● **Instruction**
Collect every line in the records below that contains the string "tuplet", copying each one in full.

[Stored items]
○ ○ ○ ○

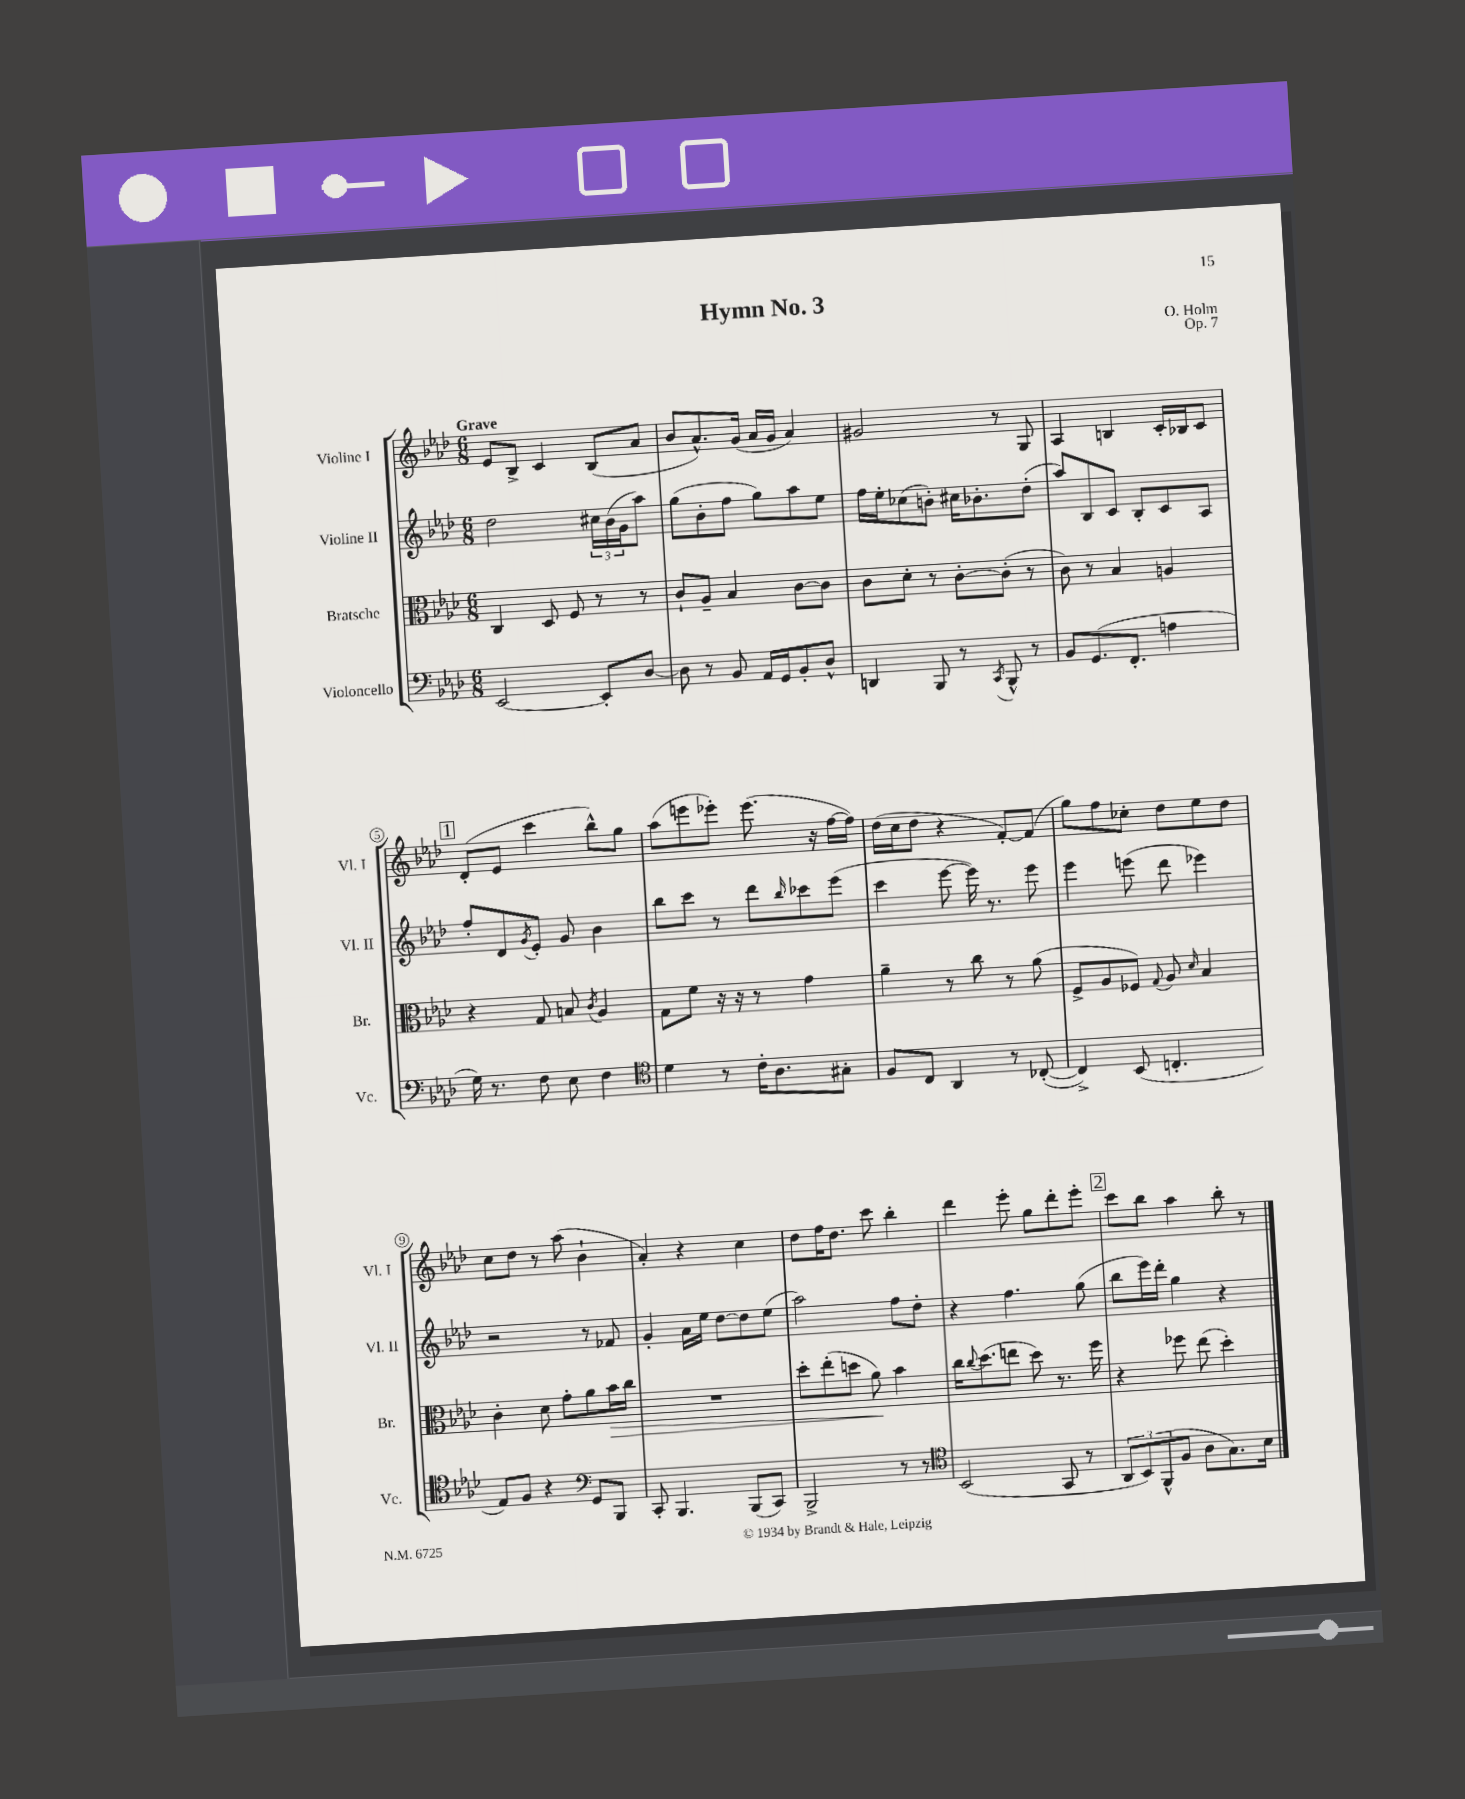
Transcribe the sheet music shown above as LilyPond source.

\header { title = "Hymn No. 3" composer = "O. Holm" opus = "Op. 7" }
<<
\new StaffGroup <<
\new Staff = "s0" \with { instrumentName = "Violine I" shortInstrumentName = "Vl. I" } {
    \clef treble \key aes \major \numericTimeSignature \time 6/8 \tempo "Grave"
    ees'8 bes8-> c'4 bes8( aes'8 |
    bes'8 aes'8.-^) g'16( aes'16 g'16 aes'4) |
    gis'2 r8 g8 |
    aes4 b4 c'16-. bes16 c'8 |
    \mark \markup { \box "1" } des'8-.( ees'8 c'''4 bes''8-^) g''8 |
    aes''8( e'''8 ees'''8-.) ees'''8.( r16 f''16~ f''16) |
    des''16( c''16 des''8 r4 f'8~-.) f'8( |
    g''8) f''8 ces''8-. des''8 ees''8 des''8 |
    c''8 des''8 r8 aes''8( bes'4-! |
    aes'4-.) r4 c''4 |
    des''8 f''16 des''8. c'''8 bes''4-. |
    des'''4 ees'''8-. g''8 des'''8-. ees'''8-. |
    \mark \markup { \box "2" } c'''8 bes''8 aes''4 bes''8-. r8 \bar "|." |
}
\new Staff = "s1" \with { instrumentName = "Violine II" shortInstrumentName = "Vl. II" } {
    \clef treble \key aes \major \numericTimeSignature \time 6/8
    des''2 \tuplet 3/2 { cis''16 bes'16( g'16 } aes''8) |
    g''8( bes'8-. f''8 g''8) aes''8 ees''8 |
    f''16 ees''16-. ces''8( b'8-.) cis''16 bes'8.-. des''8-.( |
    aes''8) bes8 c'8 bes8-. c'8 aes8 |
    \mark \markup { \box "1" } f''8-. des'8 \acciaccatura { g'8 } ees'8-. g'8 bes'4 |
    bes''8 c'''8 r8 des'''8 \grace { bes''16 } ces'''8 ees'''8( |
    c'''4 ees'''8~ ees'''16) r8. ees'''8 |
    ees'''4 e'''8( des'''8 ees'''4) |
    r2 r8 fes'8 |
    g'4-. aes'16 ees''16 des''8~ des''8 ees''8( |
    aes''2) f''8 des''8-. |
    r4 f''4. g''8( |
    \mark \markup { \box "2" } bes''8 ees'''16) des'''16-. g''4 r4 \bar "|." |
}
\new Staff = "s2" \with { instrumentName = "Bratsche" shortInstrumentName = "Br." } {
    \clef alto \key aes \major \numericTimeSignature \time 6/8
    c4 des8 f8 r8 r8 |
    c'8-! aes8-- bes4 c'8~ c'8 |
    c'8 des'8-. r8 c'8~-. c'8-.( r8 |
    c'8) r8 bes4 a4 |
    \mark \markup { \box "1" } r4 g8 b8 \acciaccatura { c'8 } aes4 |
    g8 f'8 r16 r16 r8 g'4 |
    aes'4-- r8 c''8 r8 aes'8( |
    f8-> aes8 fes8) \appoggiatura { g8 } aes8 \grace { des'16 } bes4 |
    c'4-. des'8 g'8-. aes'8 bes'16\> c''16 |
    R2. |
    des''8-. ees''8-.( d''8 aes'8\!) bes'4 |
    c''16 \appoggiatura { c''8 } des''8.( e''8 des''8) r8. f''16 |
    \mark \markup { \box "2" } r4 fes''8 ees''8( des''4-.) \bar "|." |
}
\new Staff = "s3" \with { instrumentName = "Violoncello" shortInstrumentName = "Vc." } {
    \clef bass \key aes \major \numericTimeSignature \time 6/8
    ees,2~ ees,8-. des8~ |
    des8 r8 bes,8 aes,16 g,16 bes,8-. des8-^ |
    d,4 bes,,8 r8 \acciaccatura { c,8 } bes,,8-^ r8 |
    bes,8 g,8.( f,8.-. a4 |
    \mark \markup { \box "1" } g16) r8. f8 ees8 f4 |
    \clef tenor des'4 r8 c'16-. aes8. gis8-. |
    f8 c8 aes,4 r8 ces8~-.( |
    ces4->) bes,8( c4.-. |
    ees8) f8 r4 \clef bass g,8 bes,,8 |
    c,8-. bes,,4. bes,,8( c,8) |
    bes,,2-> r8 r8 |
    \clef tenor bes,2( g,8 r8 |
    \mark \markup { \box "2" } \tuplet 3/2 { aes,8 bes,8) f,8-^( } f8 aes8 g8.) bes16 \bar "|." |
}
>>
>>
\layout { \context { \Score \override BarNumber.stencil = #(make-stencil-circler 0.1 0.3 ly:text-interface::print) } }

○ ○ ○ ○

● **Finished task**
    des''2 \tuplet 3/2 { cis''16 bes'16( g'16 } aes''8) |
    \mark \markup { \box "2" } \tuplet 3/2 { aes,8 bes,8) f,8-^( } f8 aes8 g8.) bes16 \bar "|." |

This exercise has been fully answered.